- **Work instructions**: Set down every record below exactly as it appears, but without the pictures.

[Records provided Boundary: Start]

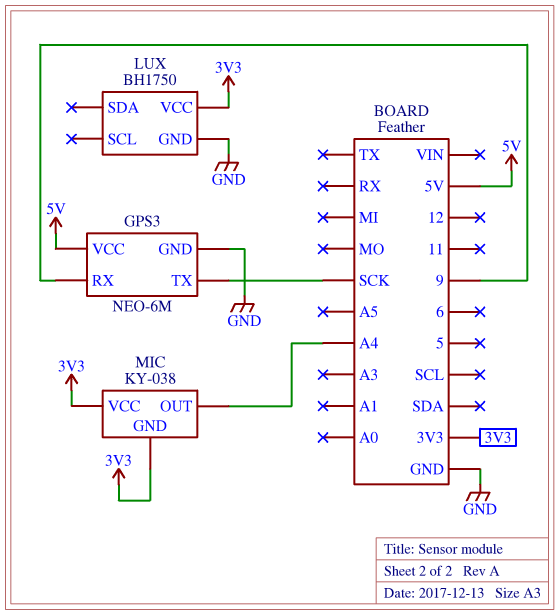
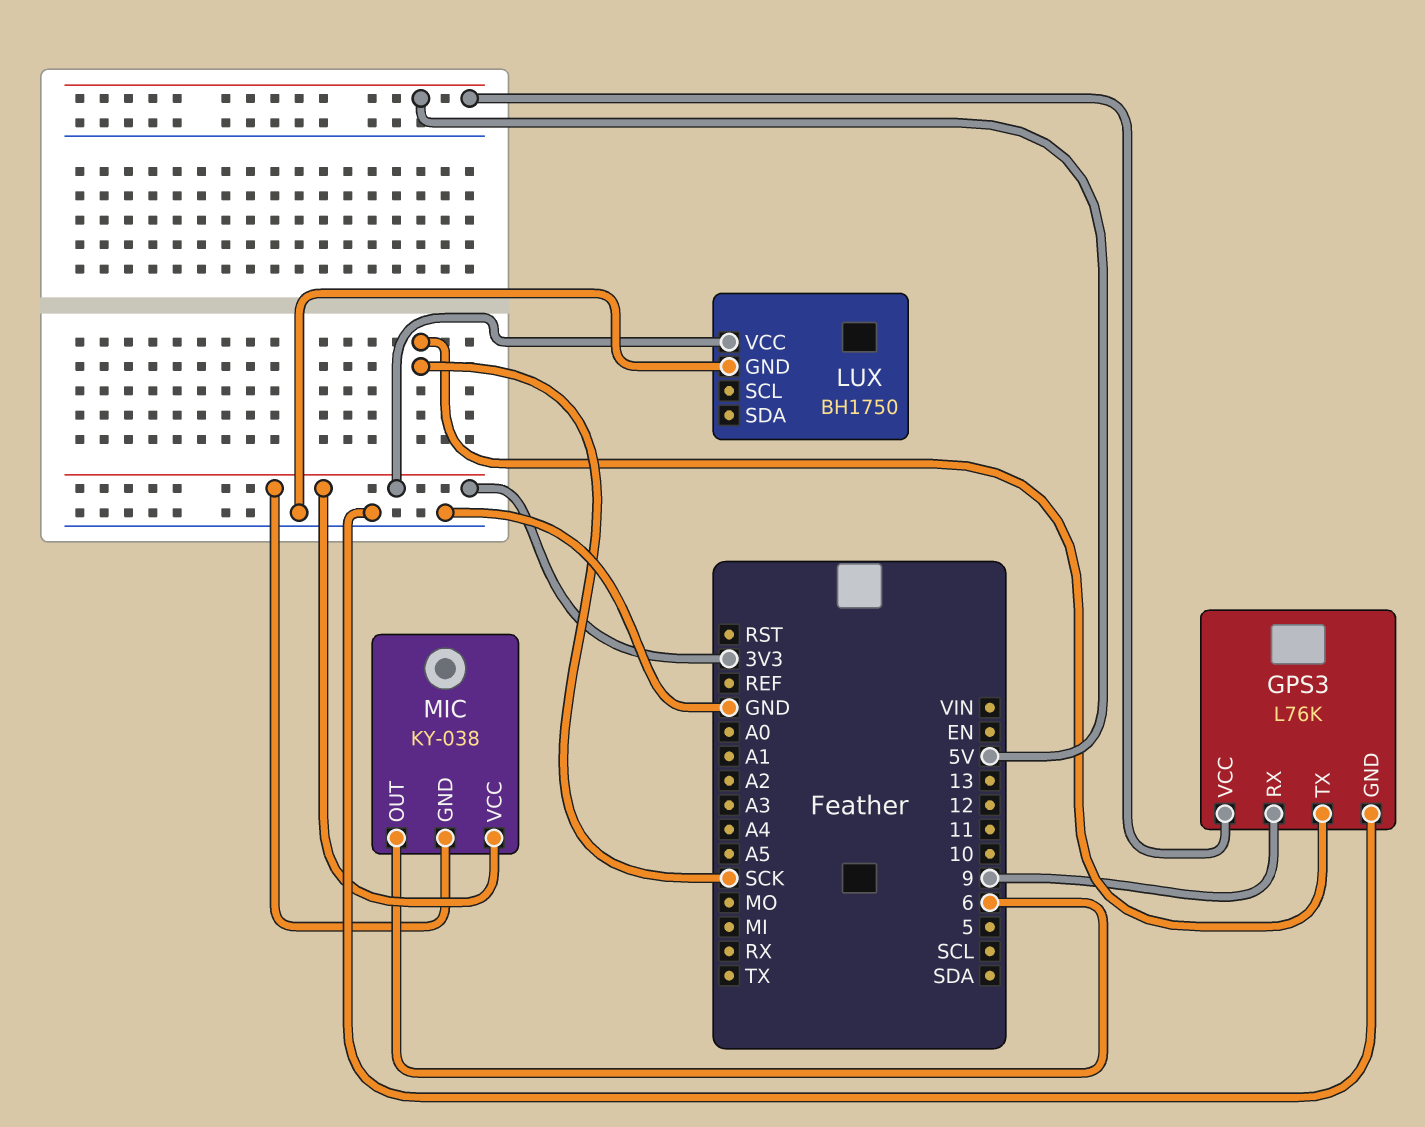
GPS3: NEO-6M -> L76K
MIC pin OUT: A4 -> 6

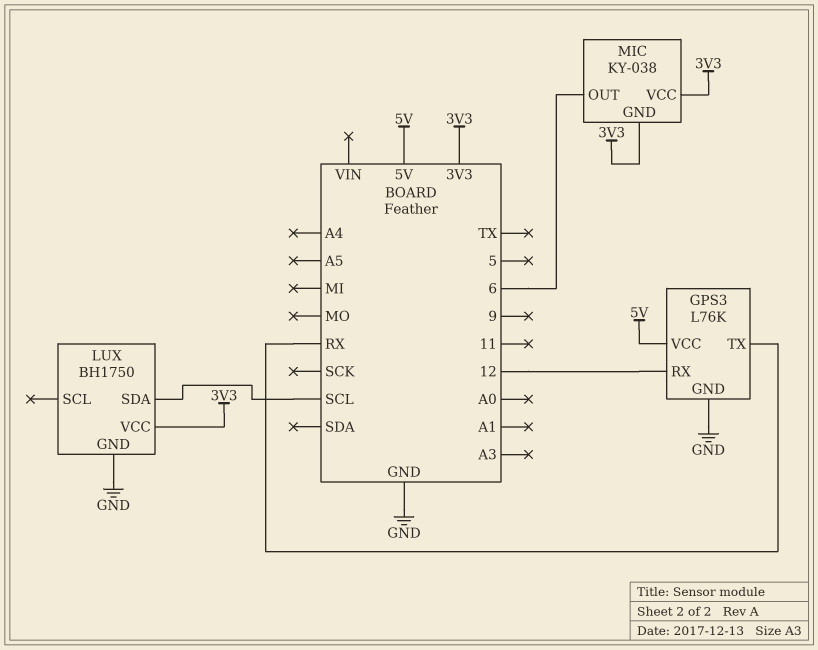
GPS3 pin RX: 9 -> 12
GPS3 pin TX: SCK -> RX
LUX pin SDA: none -> SCL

[Records provided Boundary: End]

- **Written response**:
GPS3: NEO-6M -> L76K
MIC pin OUT: A4 -> 6

GPS3 pin RX: 9 -> 12
GPS3 pin TX: SCK -> RX
LUX pin SDA: none -> SCL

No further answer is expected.